» Exercise data
BEGIN

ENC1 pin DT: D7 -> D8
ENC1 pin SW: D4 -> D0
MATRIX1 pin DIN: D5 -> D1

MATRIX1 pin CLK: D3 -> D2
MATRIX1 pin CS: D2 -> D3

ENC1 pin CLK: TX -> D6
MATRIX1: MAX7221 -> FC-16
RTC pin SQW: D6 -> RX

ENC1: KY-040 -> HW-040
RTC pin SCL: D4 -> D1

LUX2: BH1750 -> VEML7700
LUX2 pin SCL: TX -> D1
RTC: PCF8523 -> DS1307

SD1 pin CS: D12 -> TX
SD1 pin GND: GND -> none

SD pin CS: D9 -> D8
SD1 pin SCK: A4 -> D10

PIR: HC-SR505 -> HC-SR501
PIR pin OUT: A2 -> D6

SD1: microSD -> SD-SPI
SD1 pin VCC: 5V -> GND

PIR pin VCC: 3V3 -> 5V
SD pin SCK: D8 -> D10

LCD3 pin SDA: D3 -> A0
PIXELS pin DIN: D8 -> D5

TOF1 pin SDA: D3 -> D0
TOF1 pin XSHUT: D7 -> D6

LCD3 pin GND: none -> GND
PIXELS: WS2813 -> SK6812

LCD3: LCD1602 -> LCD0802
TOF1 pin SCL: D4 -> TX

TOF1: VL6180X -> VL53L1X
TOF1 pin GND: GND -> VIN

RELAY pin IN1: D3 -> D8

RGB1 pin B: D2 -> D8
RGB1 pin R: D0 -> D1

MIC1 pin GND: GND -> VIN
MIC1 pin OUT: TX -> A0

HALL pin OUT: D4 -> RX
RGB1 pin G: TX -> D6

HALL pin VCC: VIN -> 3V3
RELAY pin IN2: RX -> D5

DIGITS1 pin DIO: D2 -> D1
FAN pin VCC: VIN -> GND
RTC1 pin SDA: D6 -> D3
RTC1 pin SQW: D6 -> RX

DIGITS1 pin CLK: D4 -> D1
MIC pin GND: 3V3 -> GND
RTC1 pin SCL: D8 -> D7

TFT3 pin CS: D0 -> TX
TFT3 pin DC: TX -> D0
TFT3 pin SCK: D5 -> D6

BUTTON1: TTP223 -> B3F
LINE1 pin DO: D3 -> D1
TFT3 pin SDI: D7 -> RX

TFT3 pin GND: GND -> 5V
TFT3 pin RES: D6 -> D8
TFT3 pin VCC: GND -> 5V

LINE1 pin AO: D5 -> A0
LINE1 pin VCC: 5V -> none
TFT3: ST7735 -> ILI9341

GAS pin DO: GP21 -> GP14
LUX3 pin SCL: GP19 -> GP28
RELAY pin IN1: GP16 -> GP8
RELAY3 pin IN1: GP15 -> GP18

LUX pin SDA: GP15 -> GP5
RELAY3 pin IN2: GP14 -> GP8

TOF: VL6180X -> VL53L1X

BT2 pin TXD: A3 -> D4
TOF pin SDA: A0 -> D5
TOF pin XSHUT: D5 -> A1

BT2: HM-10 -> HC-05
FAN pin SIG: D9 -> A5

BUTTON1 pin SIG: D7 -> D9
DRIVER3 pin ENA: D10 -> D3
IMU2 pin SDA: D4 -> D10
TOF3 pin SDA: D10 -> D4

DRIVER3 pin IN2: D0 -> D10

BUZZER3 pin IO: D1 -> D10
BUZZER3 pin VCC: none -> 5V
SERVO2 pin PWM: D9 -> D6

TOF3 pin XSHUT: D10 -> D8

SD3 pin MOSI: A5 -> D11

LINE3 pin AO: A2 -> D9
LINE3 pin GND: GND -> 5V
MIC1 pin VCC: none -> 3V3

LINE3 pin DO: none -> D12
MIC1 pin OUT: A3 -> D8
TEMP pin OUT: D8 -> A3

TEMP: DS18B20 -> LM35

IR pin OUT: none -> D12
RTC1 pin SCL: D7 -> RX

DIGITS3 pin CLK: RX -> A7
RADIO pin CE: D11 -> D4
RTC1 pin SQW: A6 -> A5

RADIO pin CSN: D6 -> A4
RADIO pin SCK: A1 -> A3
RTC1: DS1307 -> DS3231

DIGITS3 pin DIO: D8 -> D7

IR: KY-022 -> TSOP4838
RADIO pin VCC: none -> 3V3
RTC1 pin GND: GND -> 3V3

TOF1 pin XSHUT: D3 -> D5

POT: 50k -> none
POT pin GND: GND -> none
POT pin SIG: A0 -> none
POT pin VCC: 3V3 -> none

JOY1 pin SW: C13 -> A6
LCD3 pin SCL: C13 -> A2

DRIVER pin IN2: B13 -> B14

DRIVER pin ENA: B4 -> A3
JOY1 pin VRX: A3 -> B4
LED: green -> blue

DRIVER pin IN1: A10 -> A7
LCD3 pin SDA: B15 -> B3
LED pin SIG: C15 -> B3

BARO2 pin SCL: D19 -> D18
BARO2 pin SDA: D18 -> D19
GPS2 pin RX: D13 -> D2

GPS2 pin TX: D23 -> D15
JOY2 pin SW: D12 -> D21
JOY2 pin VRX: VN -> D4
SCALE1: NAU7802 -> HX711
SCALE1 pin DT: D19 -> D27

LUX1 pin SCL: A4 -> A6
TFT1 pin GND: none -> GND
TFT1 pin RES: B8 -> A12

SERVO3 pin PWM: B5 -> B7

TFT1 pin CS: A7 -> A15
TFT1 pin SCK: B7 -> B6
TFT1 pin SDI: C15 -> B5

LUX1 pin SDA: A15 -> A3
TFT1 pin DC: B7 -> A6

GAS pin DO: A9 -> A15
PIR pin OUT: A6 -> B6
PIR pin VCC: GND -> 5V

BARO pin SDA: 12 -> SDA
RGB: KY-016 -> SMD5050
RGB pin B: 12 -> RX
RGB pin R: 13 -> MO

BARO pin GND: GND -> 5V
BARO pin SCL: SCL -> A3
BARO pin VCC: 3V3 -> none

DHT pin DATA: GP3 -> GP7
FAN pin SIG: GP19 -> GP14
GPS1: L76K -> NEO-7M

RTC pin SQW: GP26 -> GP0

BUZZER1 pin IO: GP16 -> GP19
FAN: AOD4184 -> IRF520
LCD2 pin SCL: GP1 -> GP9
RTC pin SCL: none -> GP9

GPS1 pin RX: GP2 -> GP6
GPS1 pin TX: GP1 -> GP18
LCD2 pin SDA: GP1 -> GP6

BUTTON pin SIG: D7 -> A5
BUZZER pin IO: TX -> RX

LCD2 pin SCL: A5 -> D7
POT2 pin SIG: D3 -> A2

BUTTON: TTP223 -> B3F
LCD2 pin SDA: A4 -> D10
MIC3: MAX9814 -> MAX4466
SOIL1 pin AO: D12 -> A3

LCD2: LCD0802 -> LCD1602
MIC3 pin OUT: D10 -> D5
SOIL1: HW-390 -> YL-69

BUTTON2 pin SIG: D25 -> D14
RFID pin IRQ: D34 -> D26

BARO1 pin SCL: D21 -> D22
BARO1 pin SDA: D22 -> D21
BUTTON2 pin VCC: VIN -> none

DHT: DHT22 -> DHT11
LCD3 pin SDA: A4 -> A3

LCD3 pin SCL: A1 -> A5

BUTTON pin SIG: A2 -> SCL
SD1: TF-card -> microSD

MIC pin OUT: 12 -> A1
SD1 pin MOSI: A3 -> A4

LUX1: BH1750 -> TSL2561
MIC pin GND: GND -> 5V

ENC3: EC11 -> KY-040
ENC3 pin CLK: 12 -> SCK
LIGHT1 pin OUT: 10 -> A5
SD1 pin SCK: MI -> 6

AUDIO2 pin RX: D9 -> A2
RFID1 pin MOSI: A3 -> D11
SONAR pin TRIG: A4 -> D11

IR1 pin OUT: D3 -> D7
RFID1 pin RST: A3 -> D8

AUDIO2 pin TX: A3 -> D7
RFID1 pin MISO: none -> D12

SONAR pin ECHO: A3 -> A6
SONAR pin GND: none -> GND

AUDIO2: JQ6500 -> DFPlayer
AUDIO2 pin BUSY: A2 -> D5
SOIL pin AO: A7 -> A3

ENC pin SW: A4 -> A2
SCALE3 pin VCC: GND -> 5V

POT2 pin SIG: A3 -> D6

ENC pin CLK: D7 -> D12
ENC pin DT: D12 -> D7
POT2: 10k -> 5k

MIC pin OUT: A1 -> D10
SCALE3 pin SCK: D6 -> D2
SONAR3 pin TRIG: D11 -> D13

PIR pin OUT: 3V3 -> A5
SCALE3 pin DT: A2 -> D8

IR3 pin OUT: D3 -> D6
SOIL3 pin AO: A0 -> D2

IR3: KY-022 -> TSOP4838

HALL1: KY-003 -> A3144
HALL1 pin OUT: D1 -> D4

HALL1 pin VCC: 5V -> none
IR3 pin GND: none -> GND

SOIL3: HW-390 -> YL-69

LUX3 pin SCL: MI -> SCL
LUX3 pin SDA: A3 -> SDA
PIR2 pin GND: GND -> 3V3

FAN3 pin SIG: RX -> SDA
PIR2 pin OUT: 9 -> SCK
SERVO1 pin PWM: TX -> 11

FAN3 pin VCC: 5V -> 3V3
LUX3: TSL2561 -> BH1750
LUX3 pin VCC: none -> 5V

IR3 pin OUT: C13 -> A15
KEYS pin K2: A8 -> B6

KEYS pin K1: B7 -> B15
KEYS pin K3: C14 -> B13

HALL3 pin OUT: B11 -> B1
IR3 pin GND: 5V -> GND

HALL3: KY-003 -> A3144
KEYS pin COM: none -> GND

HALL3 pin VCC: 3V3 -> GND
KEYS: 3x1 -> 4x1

END

» Brief
From the records above, quote only the lines running from the line with "HALL pin VCC: VIN -> 3V3" to the line with "BUTTON1 pin SIG: D7 -> D9", both lines included.

» Completed task
HALL pin VCC: VIN -> 3V3
RELAY pin IN2: RX -> D5

DIGITS1 pin DIO: D2 -> D1
FAN pin VCC: VIN -> GND
RTC1 pin SDA: D6 -> D3
RTC1 pin SQW: D6 -> RX

DIGITS1 pin CLK: D4 -> D1
MIC pin GND: 3V3 -> GND
RTC1 pin SCL: D8 -> D7

TFT3 pin CS: D0 -> TX
TFT3 pin DC: TX -> D0
TFT3 pin SCK: D5 -> D6

BUTTON1: TTP223 -> B3F
LINE1 pin DO: D3 -> D1
TFT3 pin SDI: D7 -> RX

TFT3 pin GND: GND -> 5V
TFT3 pin RES: D6 -> D8
TFT3 pin VCC: GND -> 5V

LINE1 pin AO: D5 -> A0
LINE1 pin VCC: 5V -> none
TFT3: ST7735 -> ILI9341

GAS pin DO: GP21 -> GP14
LUX3 pin SCL: GP19 -> GP28
RELAY pin IN1: GP16 -> GP8
RELAY3 pin IN1: GP15 -> GP18

LUX pin SDA: GP15 -> GP5
RELAY3 pin IN2: GP14 -> GP8

TOF: VL6180X -> VL53L1X

BT2 pin TXD: A3 -> D4
TOF pin SDA: A0 -> D5
TOF pin XSHUT: D5 -> A1

BT2: HM-10 -> HC-05
FAN pin SIG: D9 -> A5

BUTTON1 pin SIG: D7 -> D9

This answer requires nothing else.